----- RECORDS FOR PROCESSING

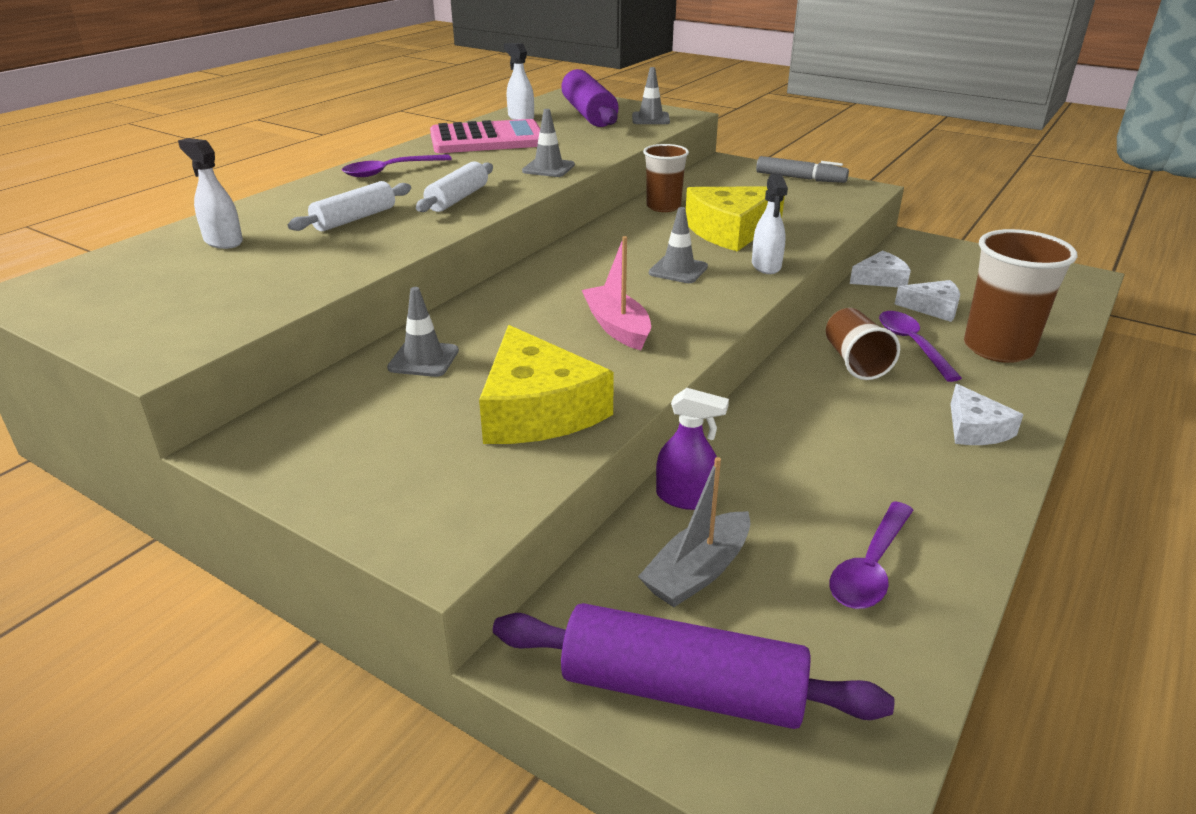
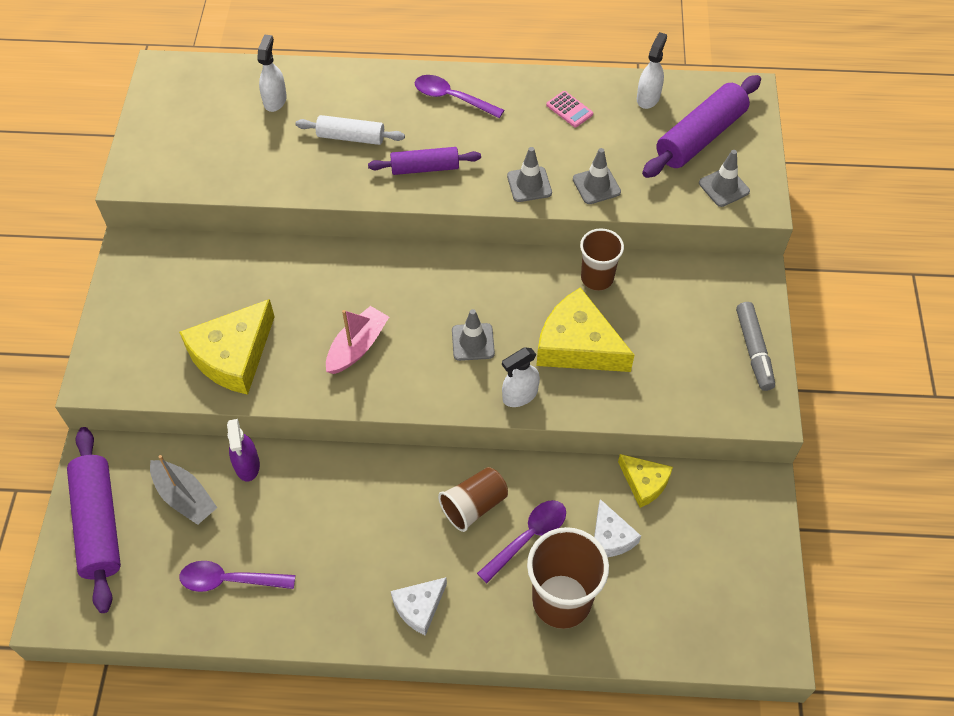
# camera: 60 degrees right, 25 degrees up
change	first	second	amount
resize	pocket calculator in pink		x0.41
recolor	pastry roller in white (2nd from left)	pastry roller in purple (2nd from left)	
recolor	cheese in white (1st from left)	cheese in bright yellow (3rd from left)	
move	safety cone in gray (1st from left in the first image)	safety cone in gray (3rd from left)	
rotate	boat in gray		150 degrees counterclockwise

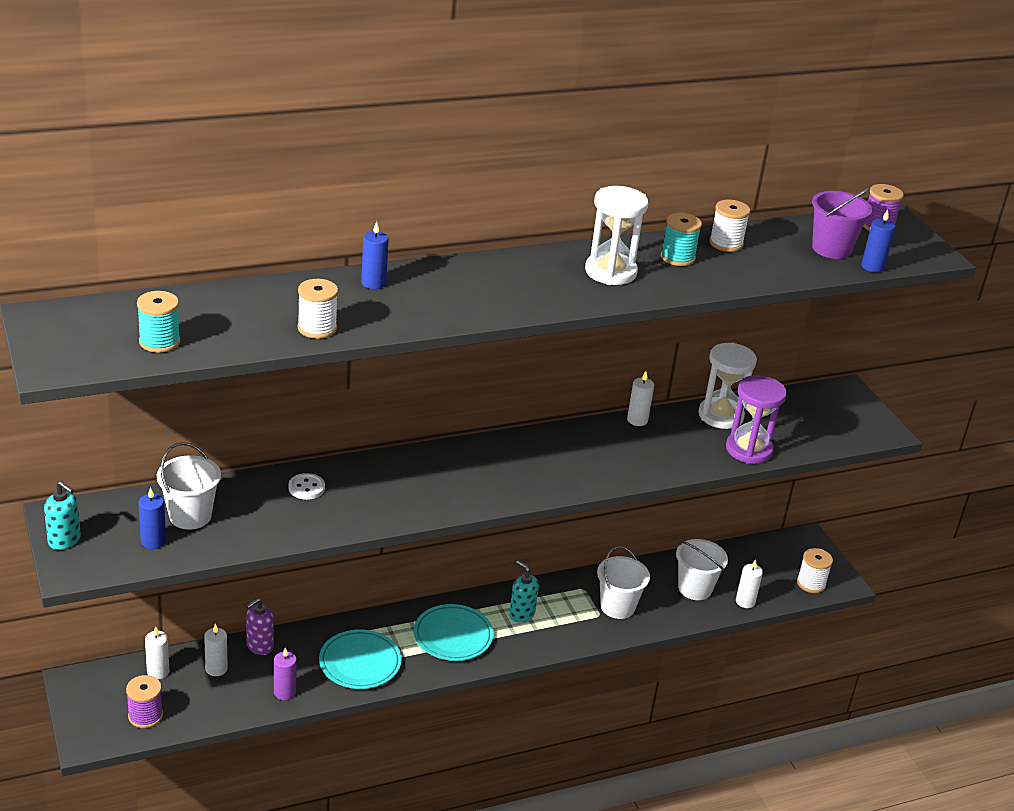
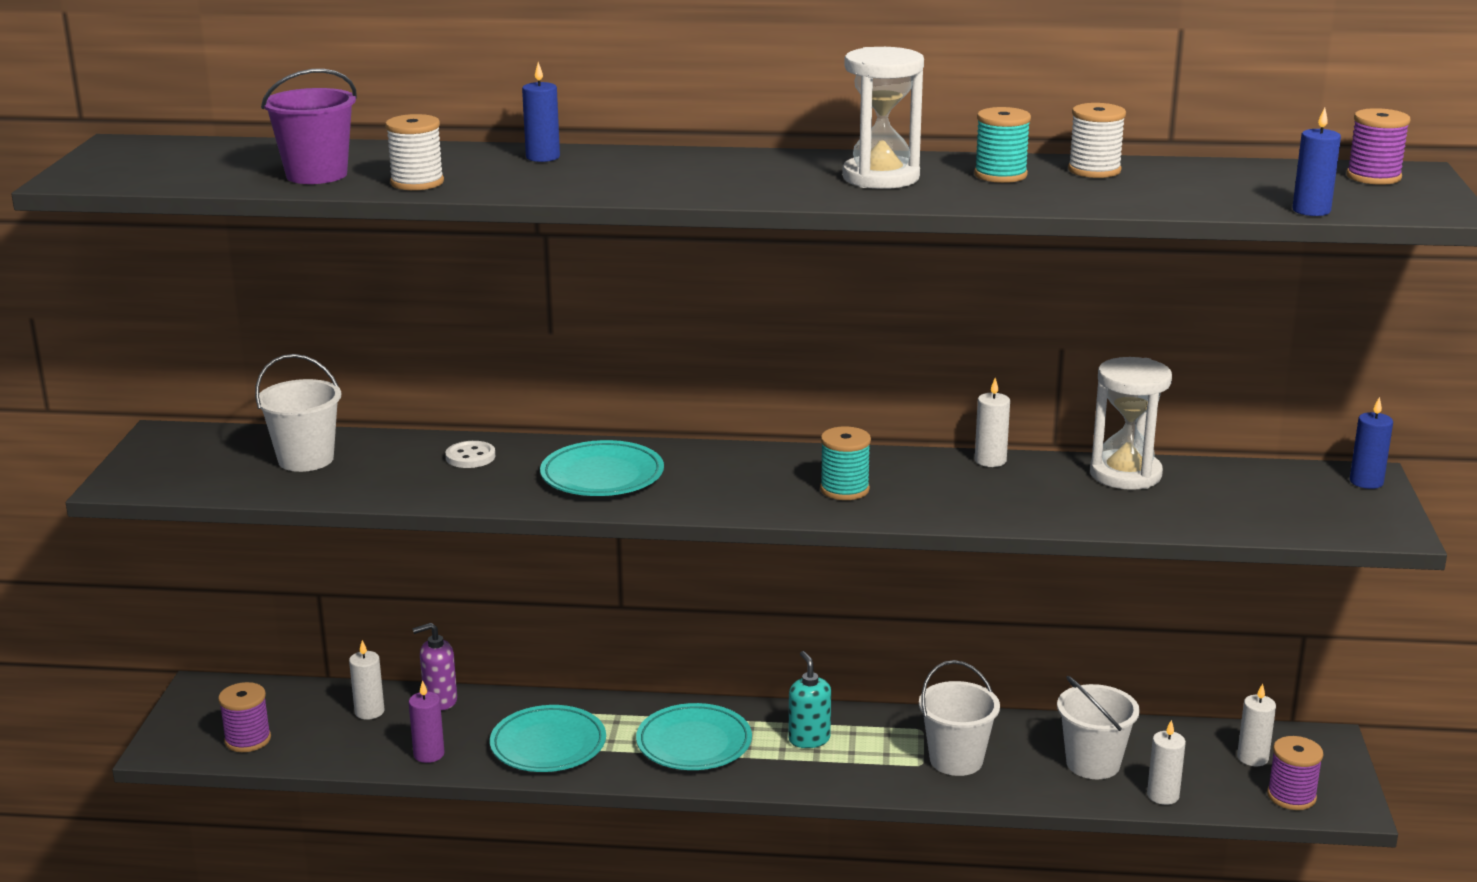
# camera: 30 degrees right, 10 degrees down
change	first	second	amount
move	sand bucket in purple		
move	bobbin in turquoise (1st from left)		
delete	sandglass in purple		
delete	pump bottle in turquoise (1st from left)		
move	wax candle in blue (1st from left in the first image)	wax candle in blue (3rd from left)	
recolor	bobbin in white (3rd from left)	bobbin in purple (2nd from left)	
move	wax candle in white (1st from left in the first image)	wax candle in white (4th from left)	
insert		dinner plate in turquoise (2nd from left)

----------

## YOUR GOAL
The data should be printed again unchanged; leave its pictures out.

## ANSWER TO THIS PROBLEM
# camera: 60 degrees right, 25 degrees up
change	first	second	amount
resize	pocket calculator in pink		x0.41
recolor	pastry roller in white (2nd from left)	pastry roller in purple (2nd from left)	
recolor	cheese in white (1st from left)	cheese in bright yellow (3rd from left)	
move	safety cone in gray (1st from left in the first image)	safety cone in gray (3rd from left)	
rotate	boat in gray		150 degrees counterclockwise

# camera: 30 degrees right, 10 degrees down
change	first	second	amount
move	sand bucket in purple		
move	bobbin in turquoise (1st from left)		
delete	sandglass in purple		
delete	pump bottle in turquoise (1st from left)		
move	wax candle in blue (1st from left in the first image)	wax candle in blue (3rd from left)	
recolor	bobbin in white (3rd from left)	bobbin in purple (2nd from left)	
move	wax candle in white (1st from left in the first image)	wax candle in white (4th from left)	
insert		dinner plate in turquoise (2nd from left)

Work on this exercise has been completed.